**TASK DESCRIPTION**
Only the lines from the one with "ash-grey felt pen 181,515" through the end of the data are wanted, copied exactly.

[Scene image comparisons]

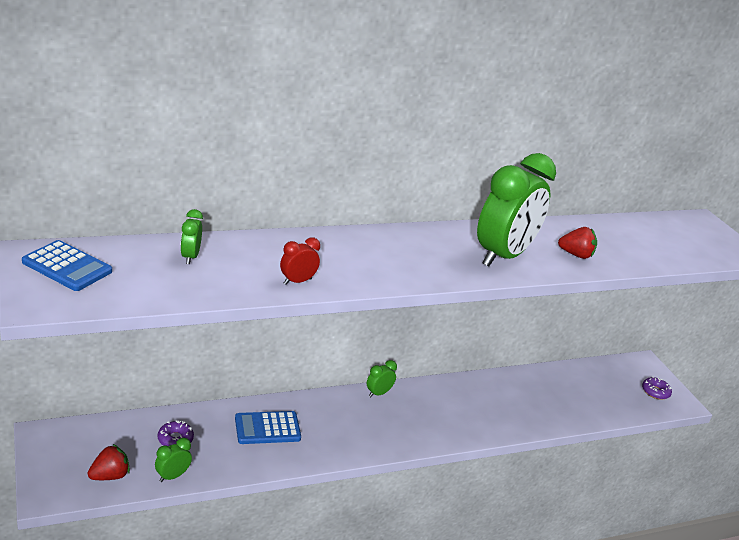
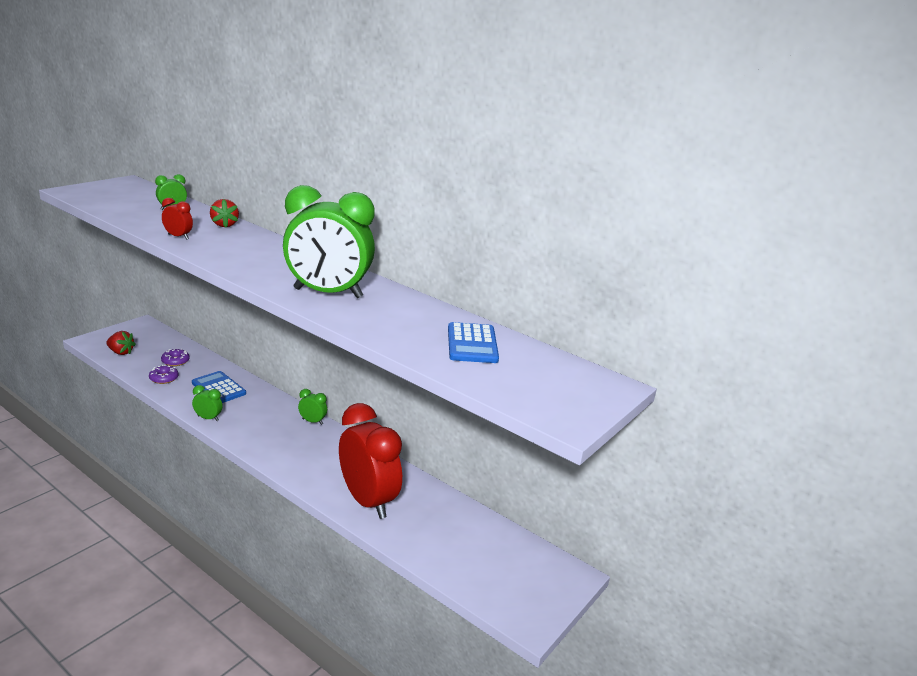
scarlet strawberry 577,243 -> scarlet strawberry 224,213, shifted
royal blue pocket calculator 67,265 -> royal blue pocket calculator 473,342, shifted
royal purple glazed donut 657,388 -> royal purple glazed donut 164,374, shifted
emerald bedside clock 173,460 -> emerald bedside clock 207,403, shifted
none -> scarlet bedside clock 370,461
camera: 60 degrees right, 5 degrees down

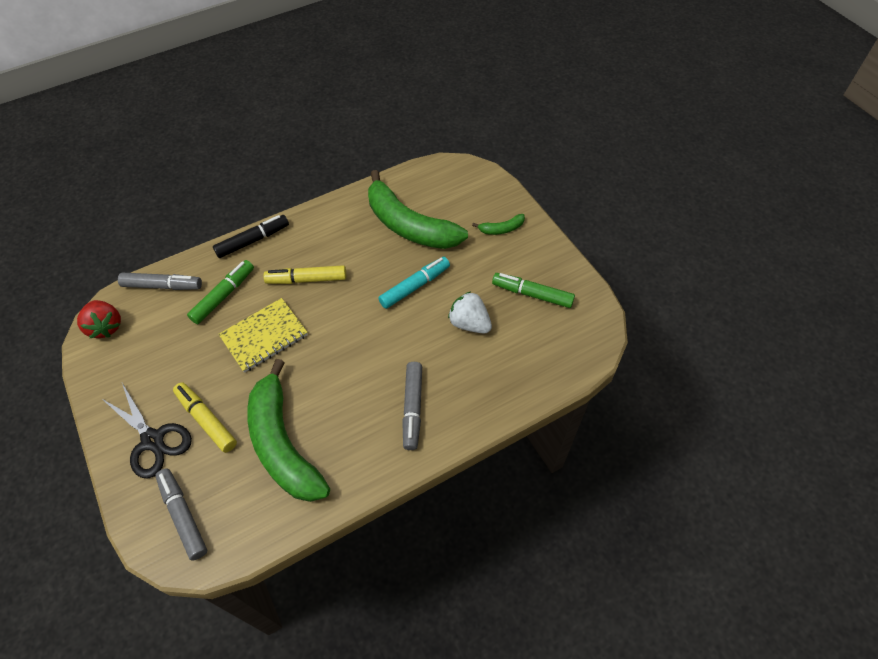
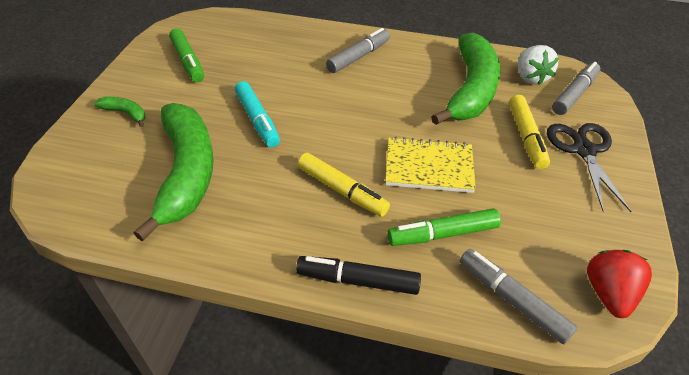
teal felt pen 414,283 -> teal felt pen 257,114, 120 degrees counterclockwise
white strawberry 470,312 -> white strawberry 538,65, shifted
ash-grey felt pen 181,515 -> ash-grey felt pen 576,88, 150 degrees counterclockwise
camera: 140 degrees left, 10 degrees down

**EXERCISE ANSWER**
ash-grey felt pen 181,515 -> ash-grey felt pen 576,88, 150 degrees counterclockwise
camera: 140 degrees left, 10 degrees down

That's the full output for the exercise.